(Spatial reasoning data)
[Start of section]

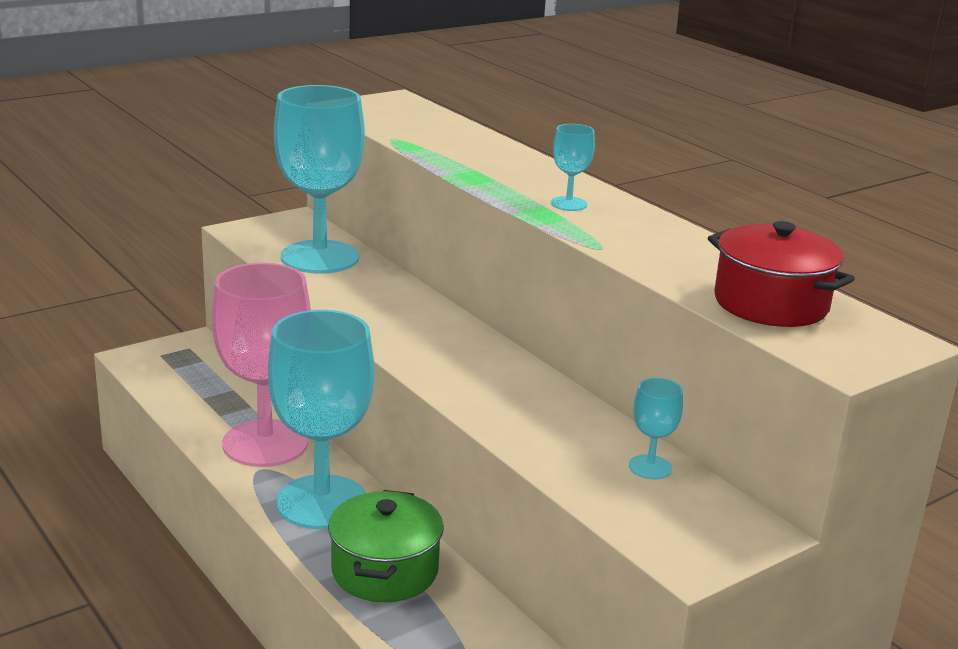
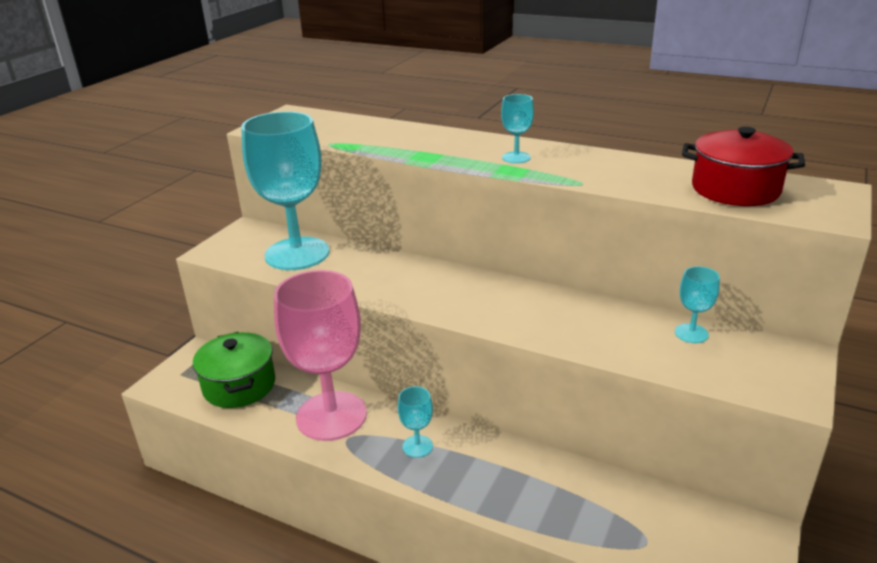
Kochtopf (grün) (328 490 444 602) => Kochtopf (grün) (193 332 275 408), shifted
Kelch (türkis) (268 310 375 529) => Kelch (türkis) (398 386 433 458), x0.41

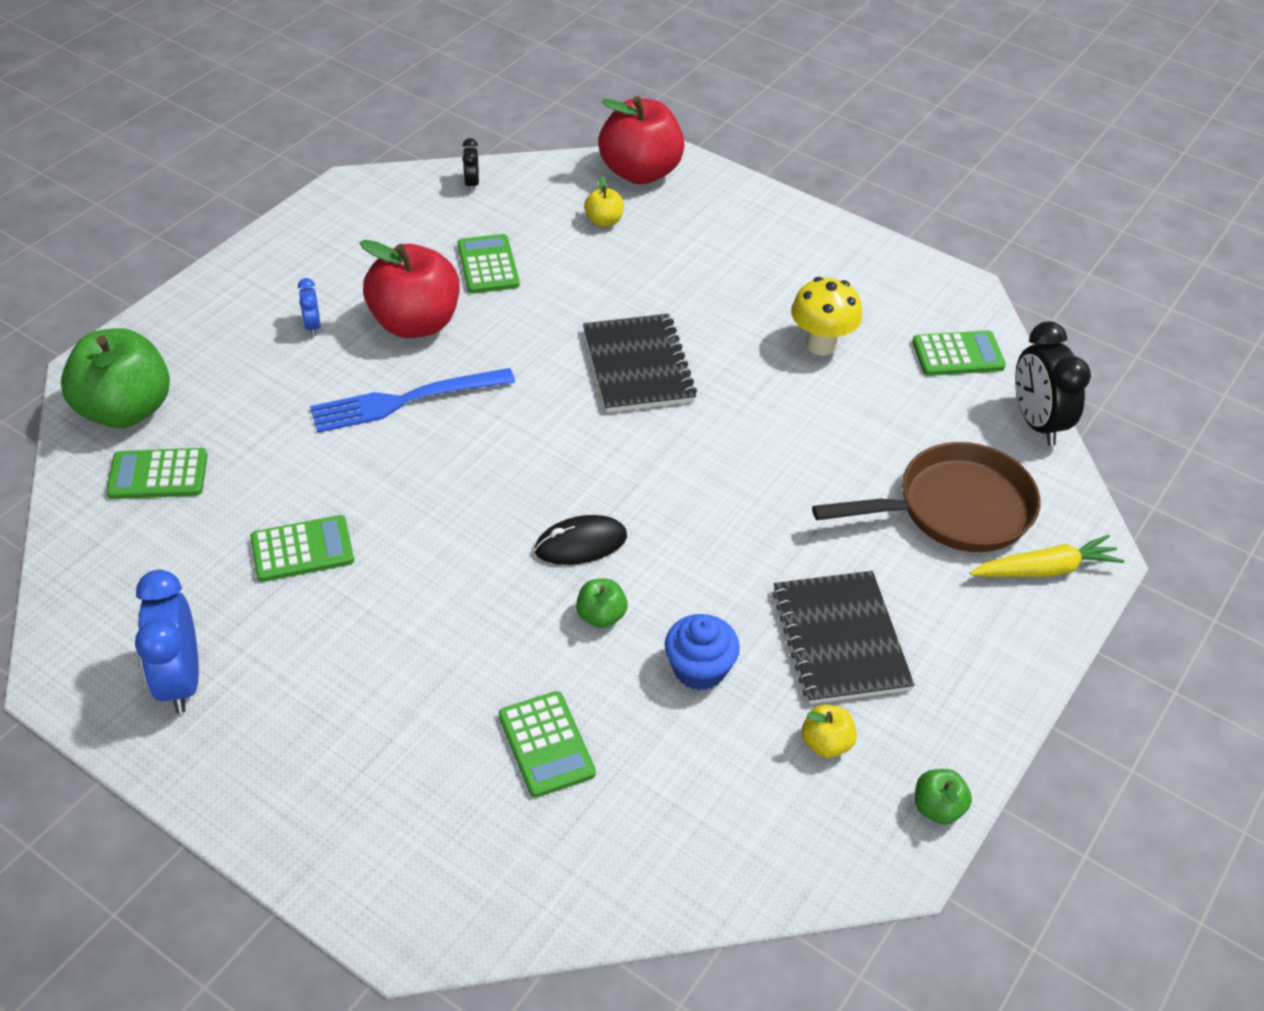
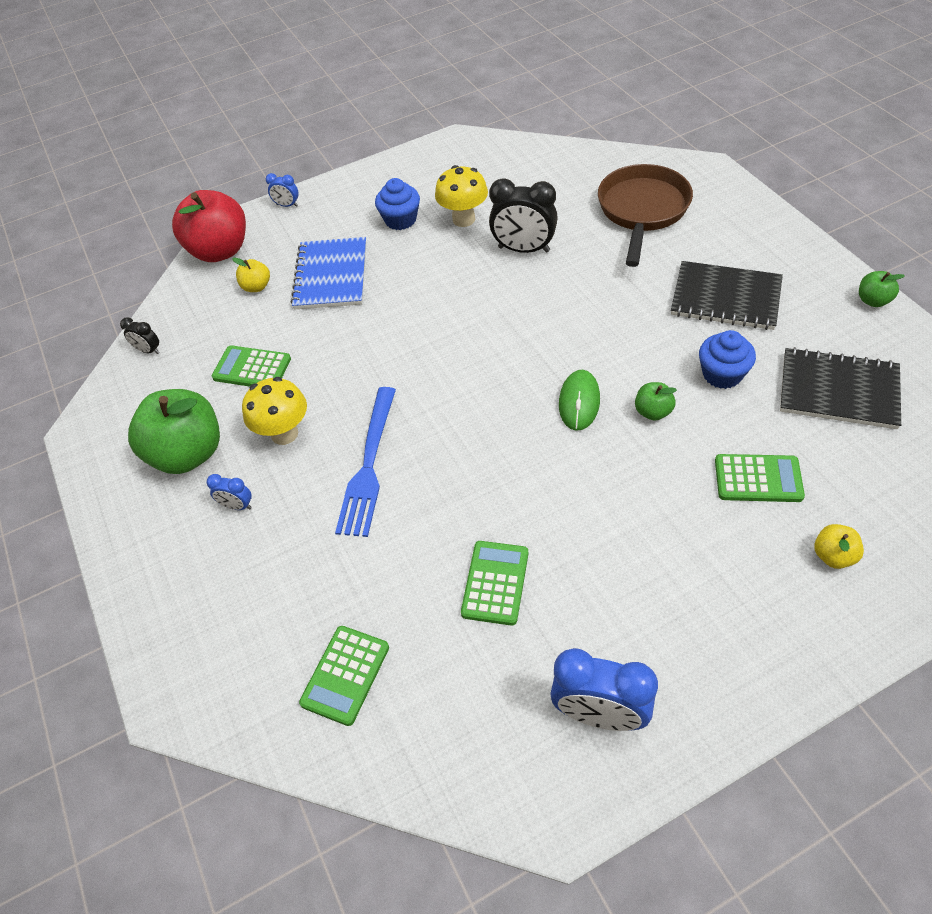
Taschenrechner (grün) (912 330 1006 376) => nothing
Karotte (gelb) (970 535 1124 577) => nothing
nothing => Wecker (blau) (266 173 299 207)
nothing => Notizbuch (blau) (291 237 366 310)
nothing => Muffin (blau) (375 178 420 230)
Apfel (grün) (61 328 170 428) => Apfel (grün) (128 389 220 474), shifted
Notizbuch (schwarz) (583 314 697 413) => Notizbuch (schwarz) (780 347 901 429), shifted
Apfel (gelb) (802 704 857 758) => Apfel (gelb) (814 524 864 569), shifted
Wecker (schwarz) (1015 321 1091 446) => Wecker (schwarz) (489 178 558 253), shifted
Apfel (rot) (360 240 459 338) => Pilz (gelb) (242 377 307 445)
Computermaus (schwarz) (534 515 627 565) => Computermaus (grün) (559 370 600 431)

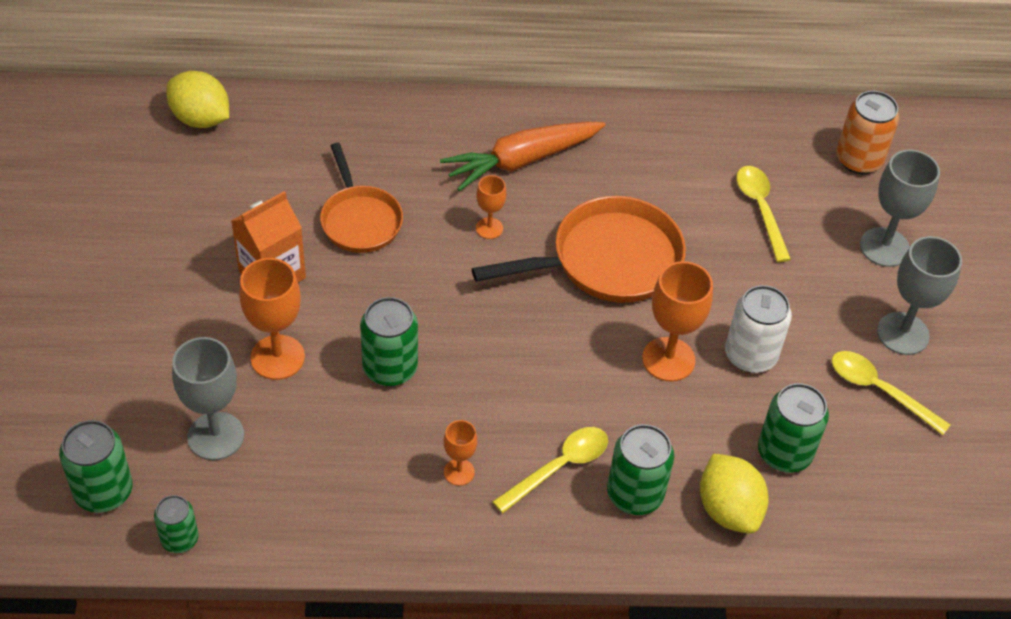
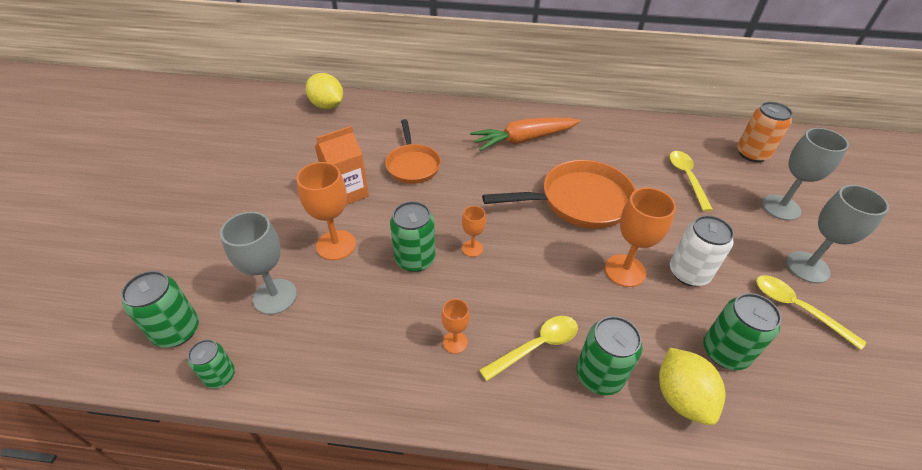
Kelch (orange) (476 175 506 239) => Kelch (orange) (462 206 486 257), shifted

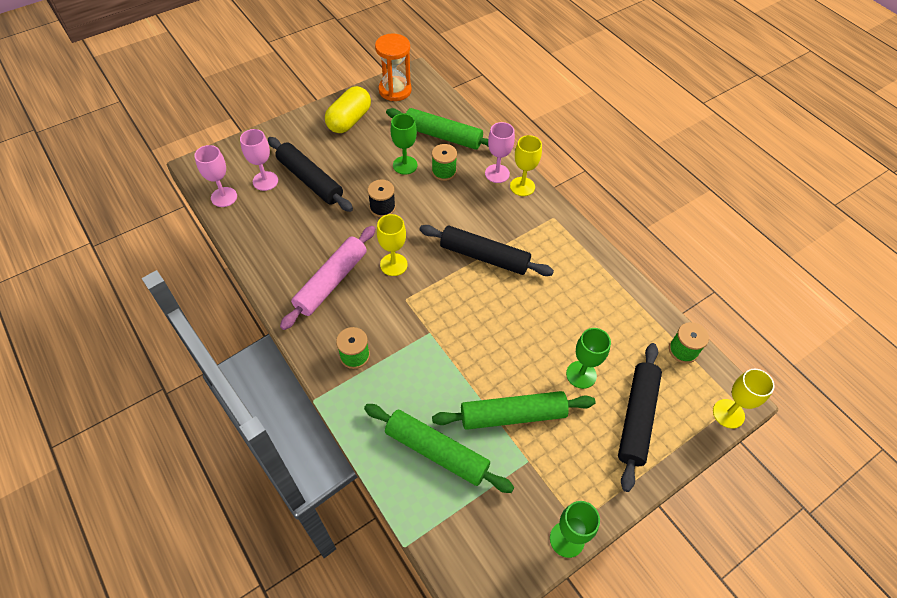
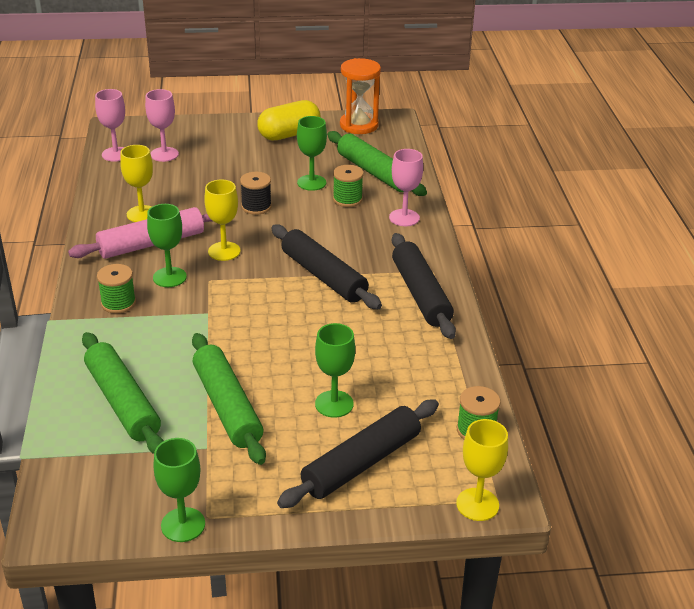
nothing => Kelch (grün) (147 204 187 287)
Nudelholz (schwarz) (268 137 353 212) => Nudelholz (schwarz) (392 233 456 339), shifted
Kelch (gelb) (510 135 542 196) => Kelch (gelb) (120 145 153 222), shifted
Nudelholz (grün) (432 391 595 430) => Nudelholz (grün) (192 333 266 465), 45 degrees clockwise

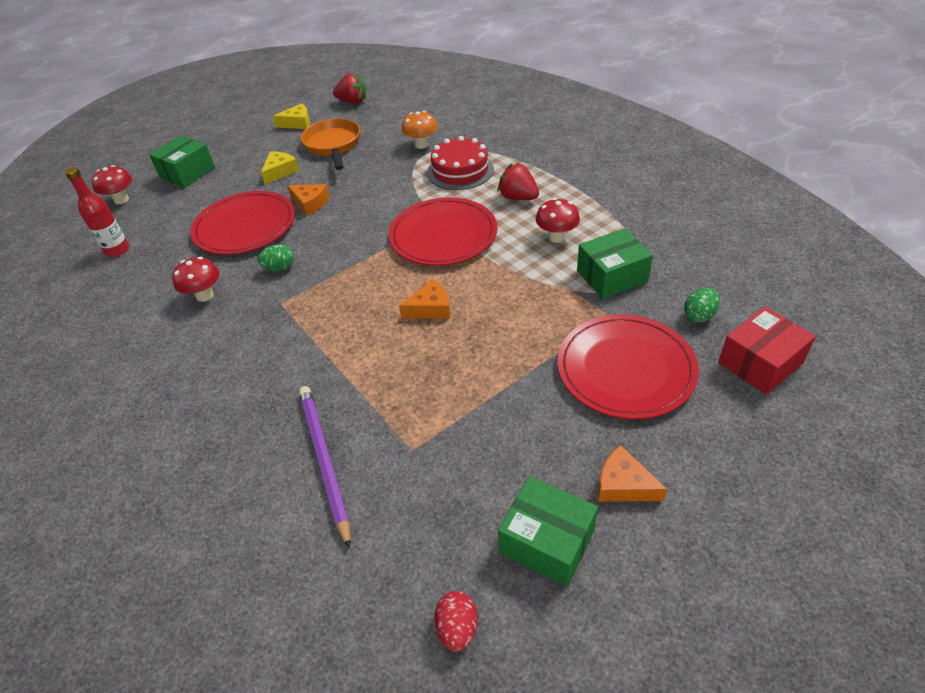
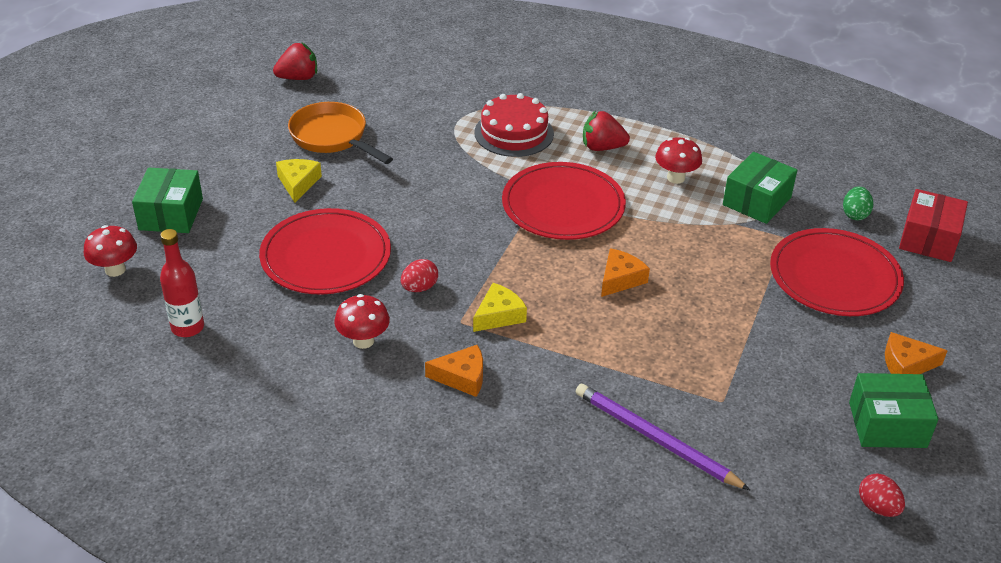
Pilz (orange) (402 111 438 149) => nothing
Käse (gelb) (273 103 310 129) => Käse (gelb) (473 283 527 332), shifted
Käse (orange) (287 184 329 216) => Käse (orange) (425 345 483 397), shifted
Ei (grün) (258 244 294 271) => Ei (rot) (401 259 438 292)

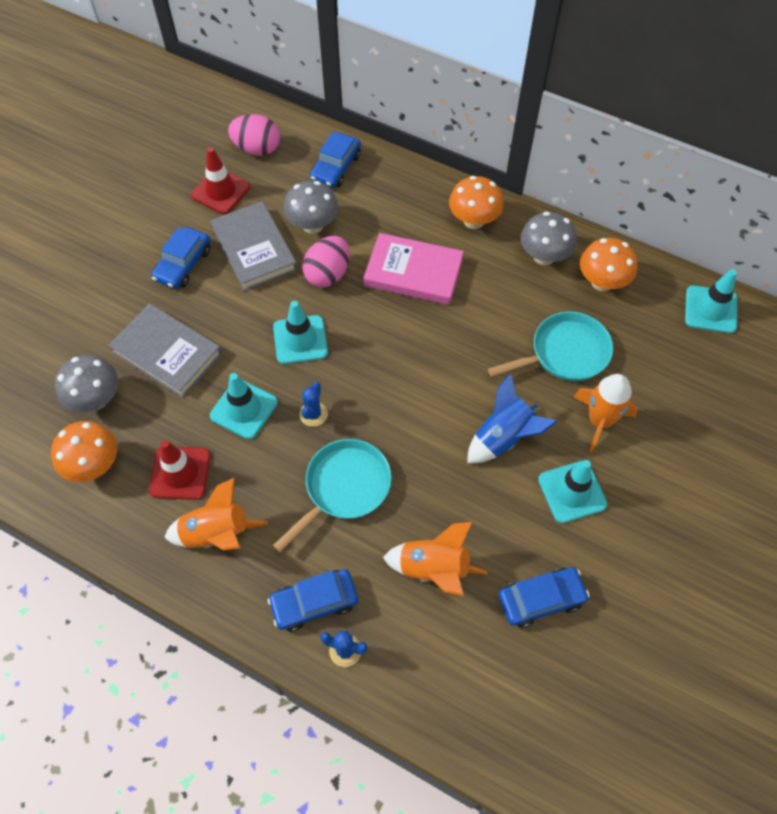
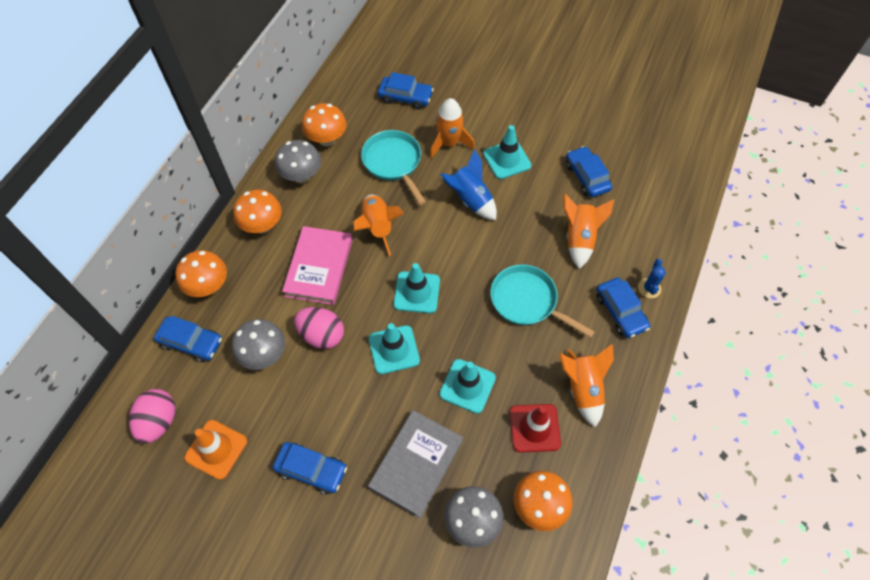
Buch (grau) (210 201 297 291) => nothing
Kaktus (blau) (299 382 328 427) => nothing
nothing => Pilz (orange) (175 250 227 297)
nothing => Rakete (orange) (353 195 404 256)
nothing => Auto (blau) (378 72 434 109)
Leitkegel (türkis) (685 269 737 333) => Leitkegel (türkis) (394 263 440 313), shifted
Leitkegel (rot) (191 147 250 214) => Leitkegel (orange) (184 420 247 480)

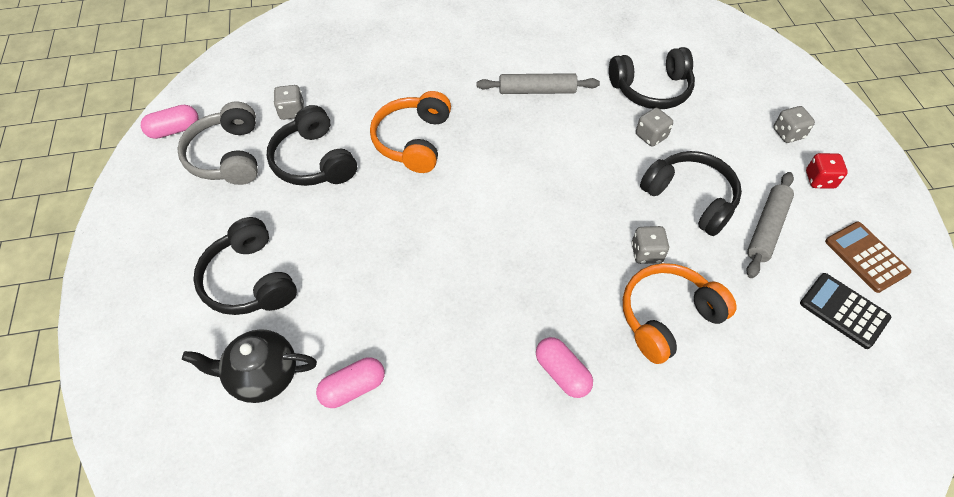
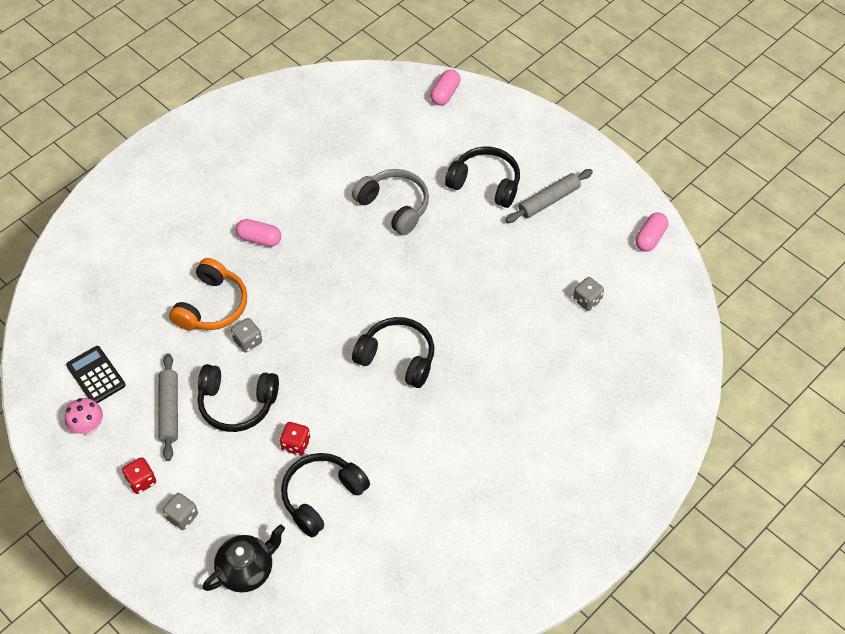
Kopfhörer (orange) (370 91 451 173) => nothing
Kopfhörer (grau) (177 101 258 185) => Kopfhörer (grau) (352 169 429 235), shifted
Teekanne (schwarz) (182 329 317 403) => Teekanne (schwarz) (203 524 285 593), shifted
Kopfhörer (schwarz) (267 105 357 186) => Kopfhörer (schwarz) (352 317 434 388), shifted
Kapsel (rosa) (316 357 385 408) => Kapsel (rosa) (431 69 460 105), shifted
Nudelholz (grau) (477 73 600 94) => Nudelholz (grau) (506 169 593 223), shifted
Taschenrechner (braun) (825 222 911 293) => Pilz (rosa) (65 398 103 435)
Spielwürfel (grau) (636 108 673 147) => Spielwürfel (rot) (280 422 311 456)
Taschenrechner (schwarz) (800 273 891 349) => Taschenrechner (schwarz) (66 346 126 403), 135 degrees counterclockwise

[End of section]

◆ **Brief**
Copy out the lines of the data where the string "blau" occurs.

◆ **Solution below**
nothing => Wecker (blau) (266 173 299 207)
nothing => Notizbuch (blau) (291 237 366 310)
nothing => Muffin (blau) (375 178 420 230)
Kaktus (blau) (299 382 328 427) => nothing
nothing => Auto (blau) (378 72 434 109)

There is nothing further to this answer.